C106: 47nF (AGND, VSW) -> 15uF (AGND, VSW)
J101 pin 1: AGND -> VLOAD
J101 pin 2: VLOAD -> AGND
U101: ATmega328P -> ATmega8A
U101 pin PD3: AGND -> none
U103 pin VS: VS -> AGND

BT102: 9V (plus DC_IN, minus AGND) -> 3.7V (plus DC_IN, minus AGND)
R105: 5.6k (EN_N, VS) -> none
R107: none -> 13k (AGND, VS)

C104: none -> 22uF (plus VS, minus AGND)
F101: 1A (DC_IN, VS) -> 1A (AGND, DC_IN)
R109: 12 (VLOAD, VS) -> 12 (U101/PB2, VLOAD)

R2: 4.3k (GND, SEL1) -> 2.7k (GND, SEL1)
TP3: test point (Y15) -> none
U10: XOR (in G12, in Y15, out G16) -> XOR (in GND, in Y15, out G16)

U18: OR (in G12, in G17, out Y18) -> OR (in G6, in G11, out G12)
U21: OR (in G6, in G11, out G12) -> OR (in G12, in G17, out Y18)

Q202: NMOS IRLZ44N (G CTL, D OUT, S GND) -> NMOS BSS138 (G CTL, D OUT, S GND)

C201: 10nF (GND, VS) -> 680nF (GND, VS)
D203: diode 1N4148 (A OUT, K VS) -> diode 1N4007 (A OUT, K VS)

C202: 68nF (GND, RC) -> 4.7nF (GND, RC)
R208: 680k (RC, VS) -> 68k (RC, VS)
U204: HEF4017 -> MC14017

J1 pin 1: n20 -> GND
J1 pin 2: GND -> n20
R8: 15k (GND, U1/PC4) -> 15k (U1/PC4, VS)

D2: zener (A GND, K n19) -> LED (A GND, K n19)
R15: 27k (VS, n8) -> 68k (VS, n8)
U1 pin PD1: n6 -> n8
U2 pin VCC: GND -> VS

■ ■ ■

→ Work order
Check each line above for "plus" and state how many match, answering with only the number.

→ Response area
2